**What you will do:**
Find the word "brown" in the listing; pull out each line holding it.

**Provided data:**
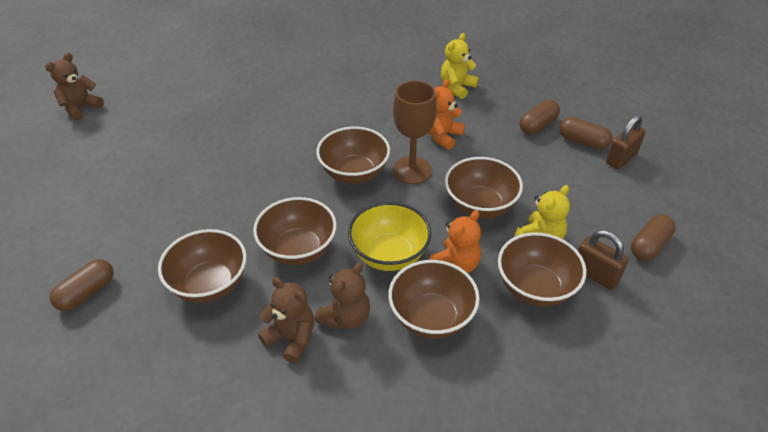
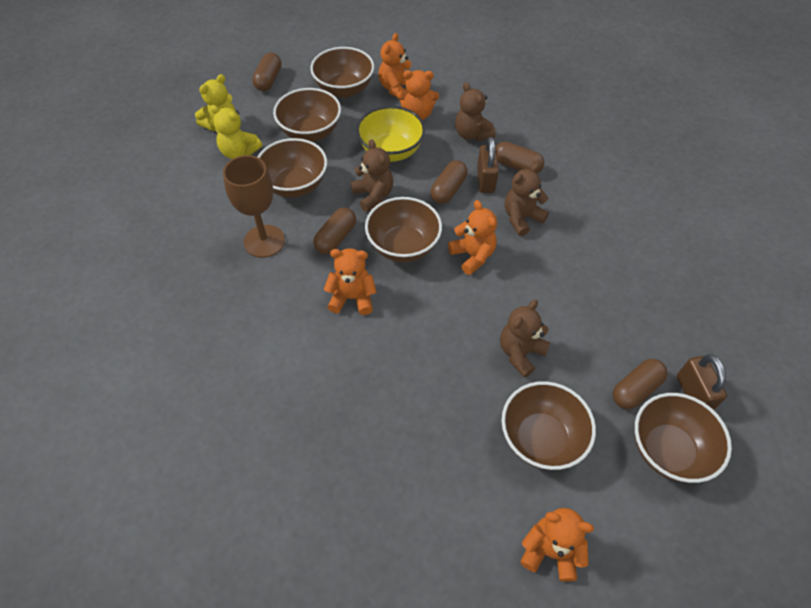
brown capsule: 4 -> 5
brown teddy bear: 3 -> 4
orange teddy bear: 2 -> 5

**Exercise answer:**
brown capsule: 4 -> 5
brown teddy bear: 3 -> 4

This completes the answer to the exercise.